**Entries shown:**

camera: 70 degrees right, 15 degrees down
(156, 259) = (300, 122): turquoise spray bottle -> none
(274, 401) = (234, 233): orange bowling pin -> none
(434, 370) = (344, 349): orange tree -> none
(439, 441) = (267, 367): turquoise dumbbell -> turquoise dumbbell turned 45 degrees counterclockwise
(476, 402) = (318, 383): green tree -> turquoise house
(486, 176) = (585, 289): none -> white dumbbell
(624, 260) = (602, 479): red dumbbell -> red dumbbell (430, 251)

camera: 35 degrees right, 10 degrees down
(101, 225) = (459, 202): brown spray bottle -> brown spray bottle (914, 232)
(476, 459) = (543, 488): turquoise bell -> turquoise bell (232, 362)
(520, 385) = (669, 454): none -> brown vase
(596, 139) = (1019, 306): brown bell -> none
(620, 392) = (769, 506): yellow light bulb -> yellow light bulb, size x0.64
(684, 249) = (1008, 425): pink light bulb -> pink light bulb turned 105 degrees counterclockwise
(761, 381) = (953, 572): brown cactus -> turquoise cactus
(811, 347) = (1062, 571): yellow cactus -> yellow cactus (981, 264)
* * *
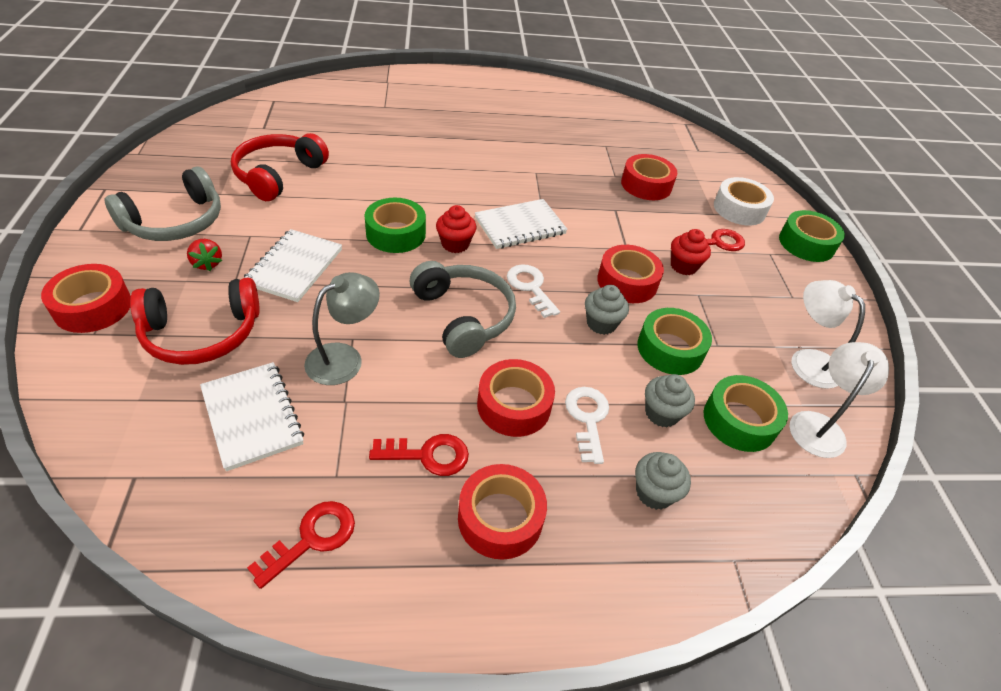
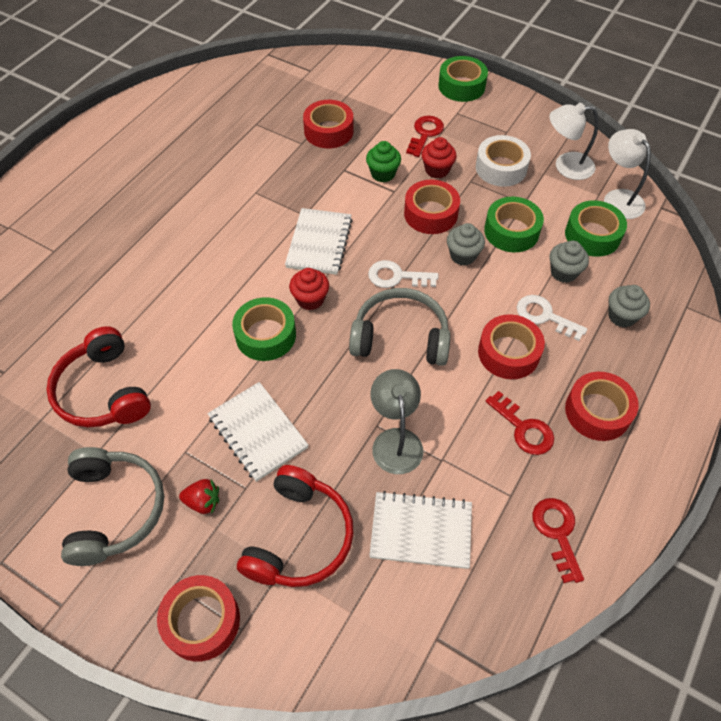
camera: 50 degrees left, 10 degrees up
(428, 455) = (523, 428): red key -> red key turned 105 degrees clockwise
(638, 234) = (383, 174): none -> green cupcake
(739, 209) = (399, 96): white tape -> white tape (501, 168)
--
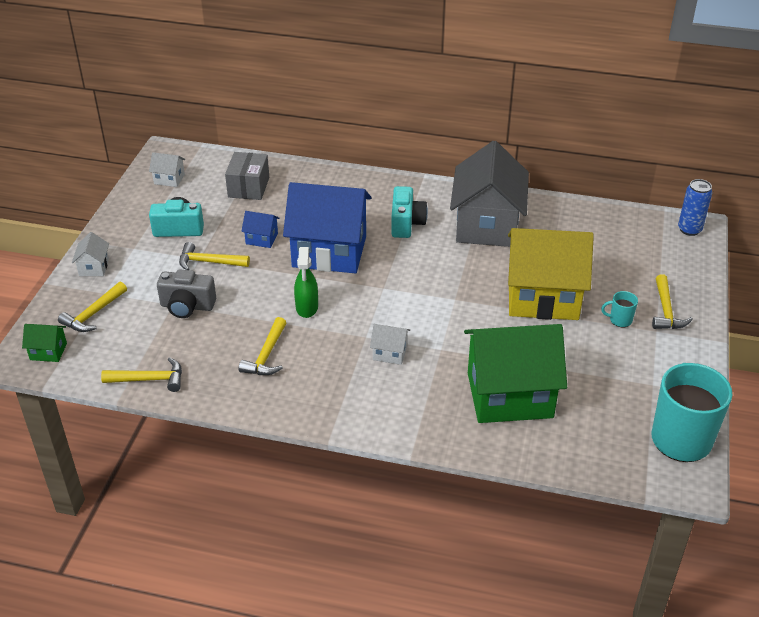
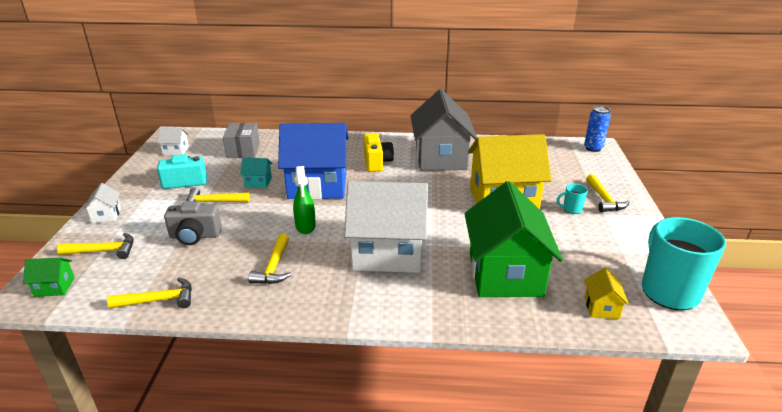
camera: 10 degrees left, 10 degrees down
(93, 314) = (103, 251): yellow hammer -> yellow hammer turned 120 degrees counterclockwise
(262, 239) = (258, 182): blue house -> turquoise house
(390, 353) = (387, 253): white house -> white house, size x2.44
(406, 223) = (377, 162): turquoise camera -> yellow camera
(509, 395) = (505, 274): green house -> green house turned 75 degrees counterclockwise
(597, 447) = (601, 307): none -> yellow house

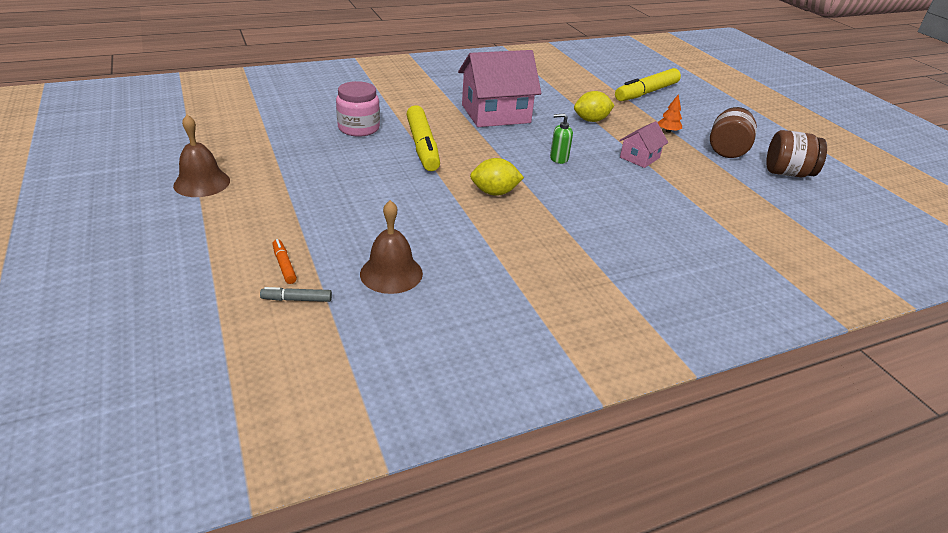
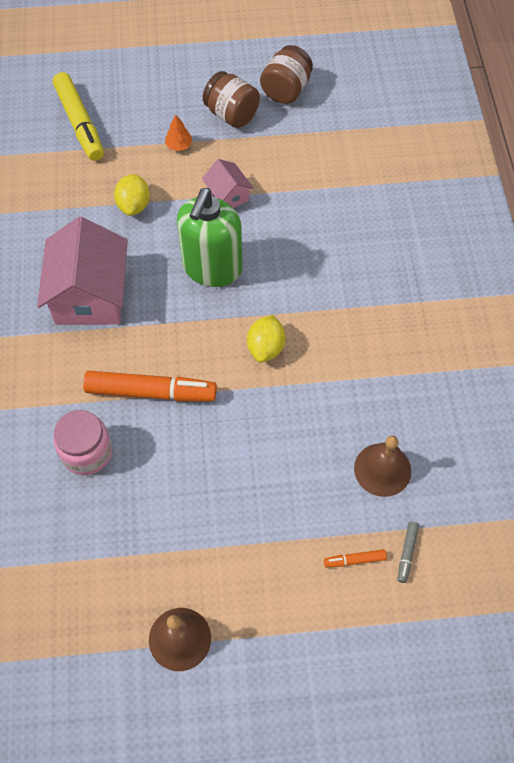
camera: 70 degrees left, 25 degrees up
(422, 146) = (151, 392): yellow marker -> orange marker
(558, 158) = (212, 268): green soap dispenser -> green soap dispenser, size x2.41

**Task objective:**
From the line containing "(509, 395) = (505, 274): green" through the line containing "(558, 158) = (212, 268): green", copy every line above exactly, without pictures.

**Your response:**
(509, 395) = (505, 274): green house -> green house turned 75 degrees counterclockwise
(597, 447) = (601, 307): none -> yellow house

camera: 70 degrees left, 25 degrees up
(422, 146) = (151, 392): yellow marker -> orange marker
(558, 158) = (212, 268): green soap dispenser -> green soap dispenser, size x2.41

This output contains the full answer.